* Work instruction *
Your task is to copy the lines from the line containing "blue dumbbell: 10 -> 9" through the end of the listing below, both included, without any pictures.

* Input *
_ _ _ _

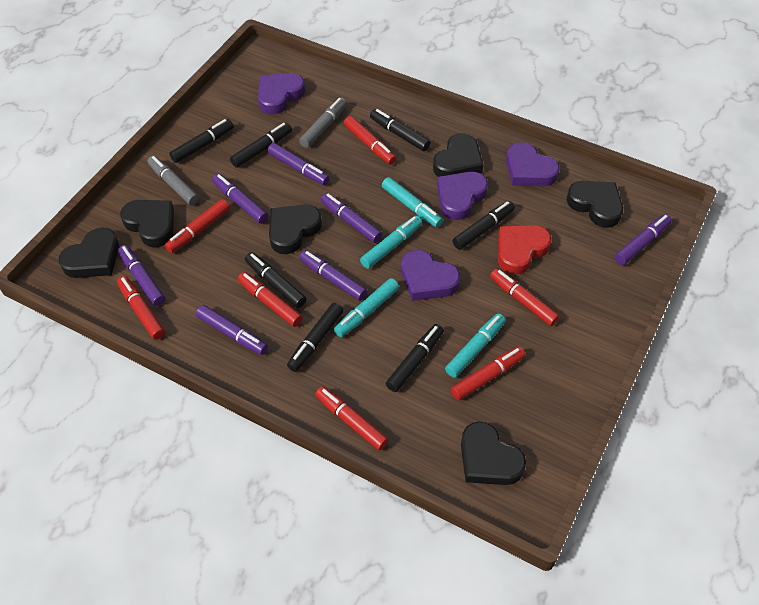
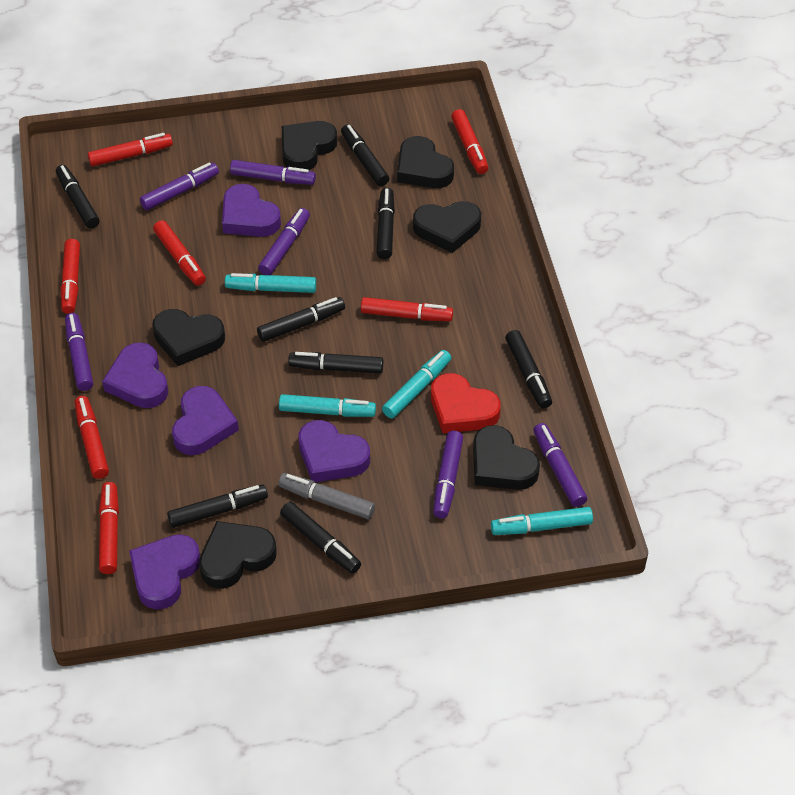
black marker: 7 -> 8
grey marker: 2 -> 1
purple heart: 4 -> 5
purple marker: 7 -> 6

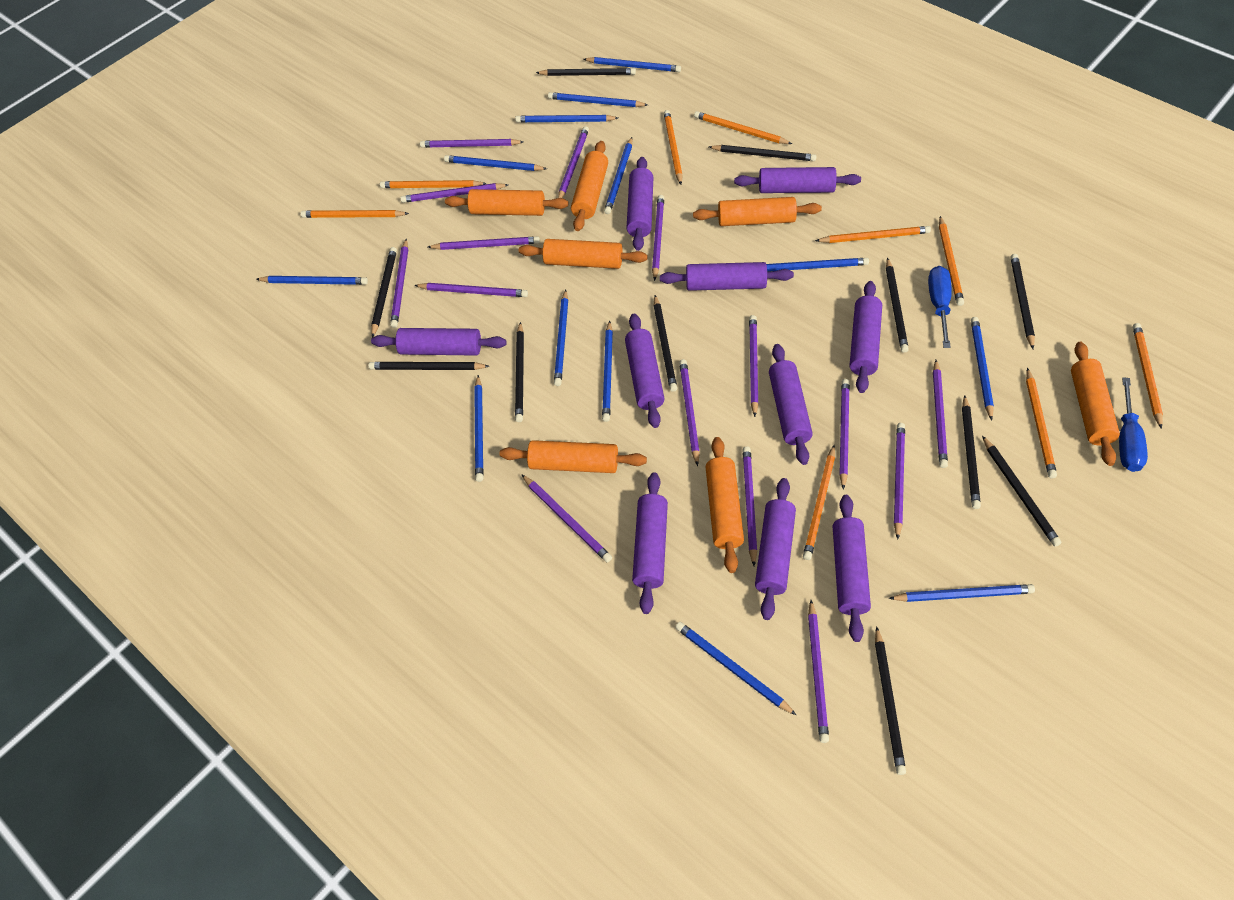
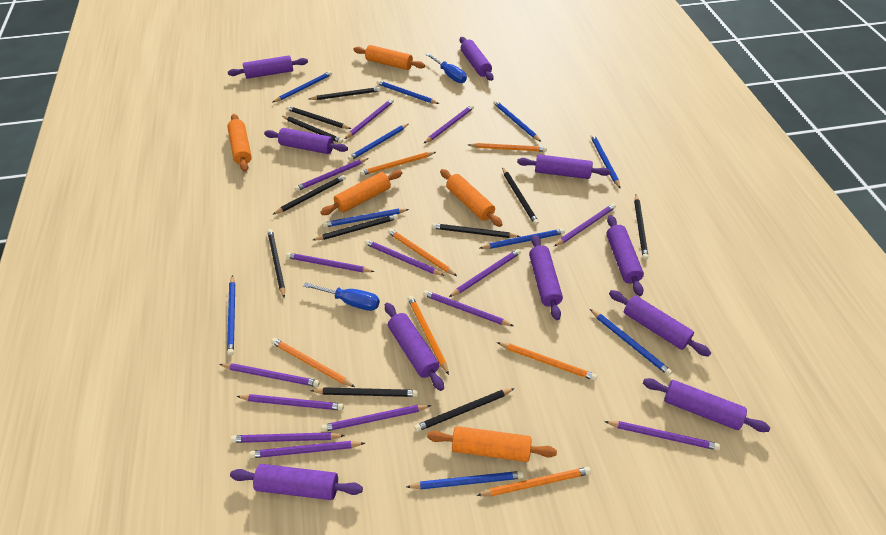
blue pencil: 13 -> 10
orange pencil: 9 -> 7
orange rolling pin: 7 -> 5
purple pencil: 15 -> 14

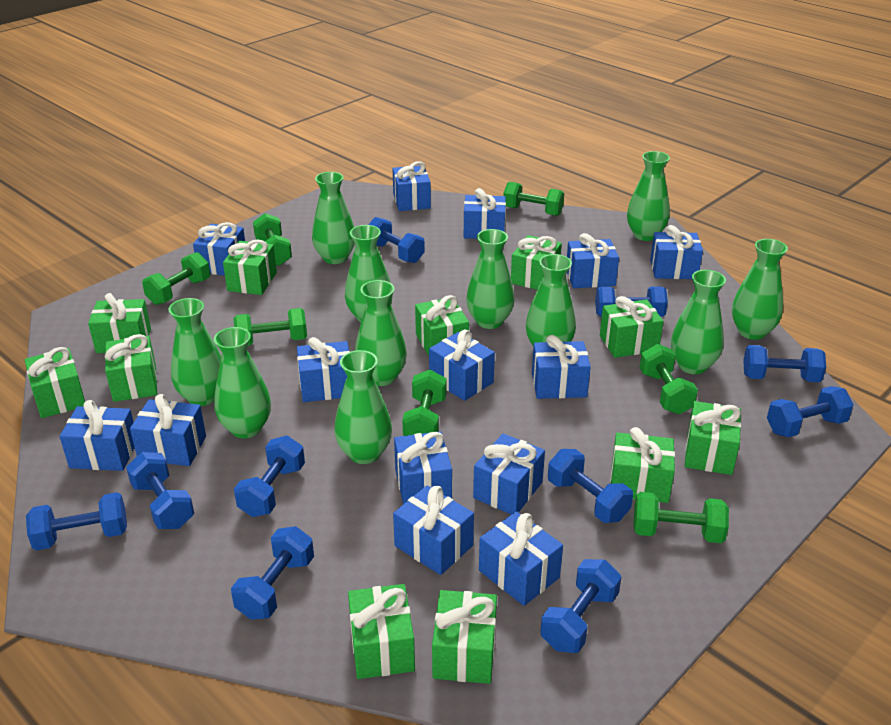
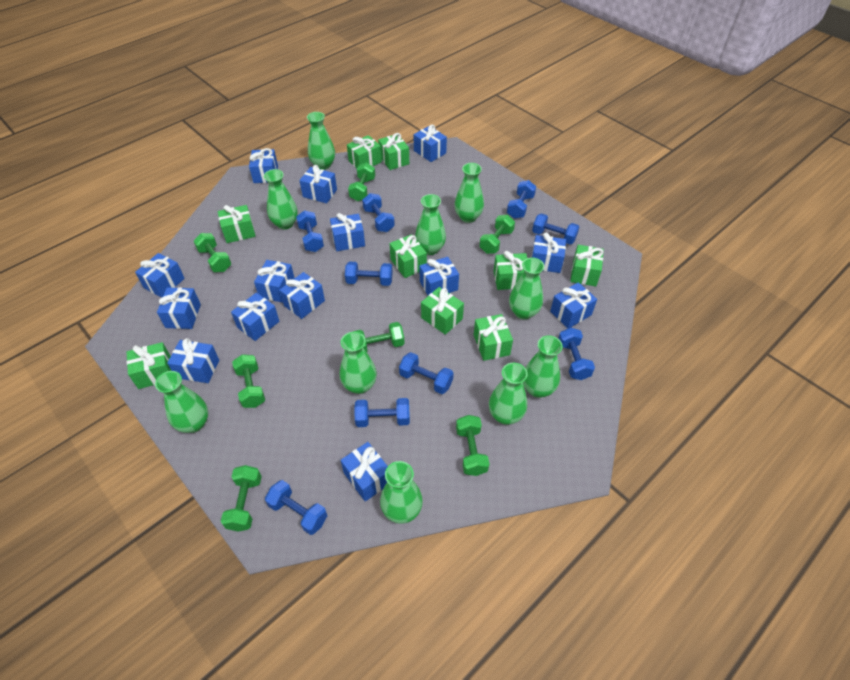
blue dumbbell: 10 -> 9
green gift: 11 -> 9
green vase: 11 -> 10

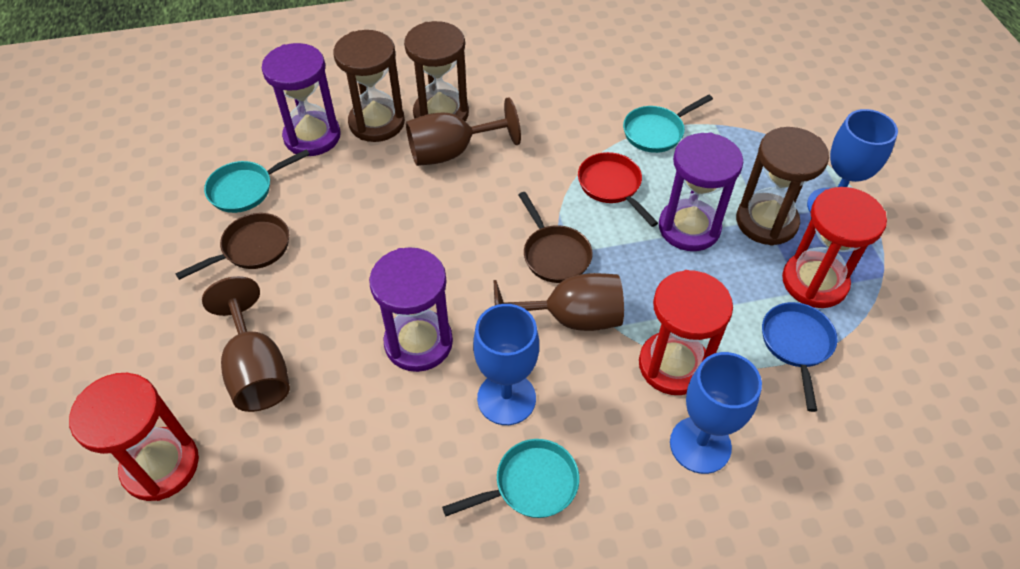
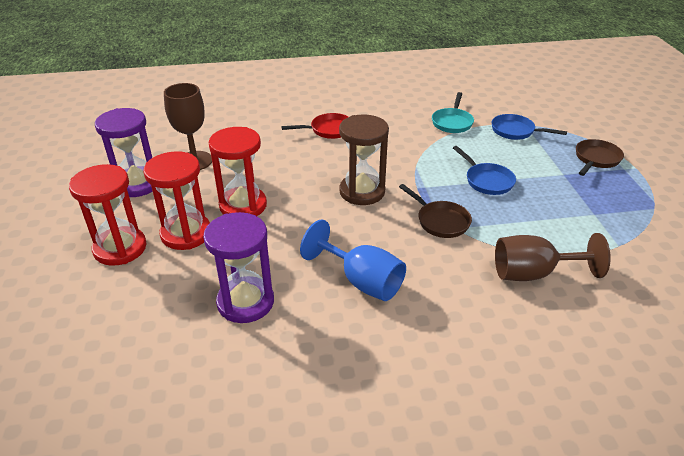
blue goblet: 3 -> 1
blue pan: 1 -> 2
brown goblet: 3 -> 2
brown hourglass: 3 -> 1
purple hourglass: 3 -> 2
turquoise pan: 3 -> 1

_ _ _ _

* Solved exercise *
blue dumbbell: 10 -> 9
green gift: 11 -> 9
green vase: 11 -> 10

blue goblet: 3 -> 1
blue pan: 1 -> 2
brown goblet: 3 -> 2
brown hourglass: 3 -> 1
purple hourglass: 3 -> 2
turquoise pan: 3 -> 1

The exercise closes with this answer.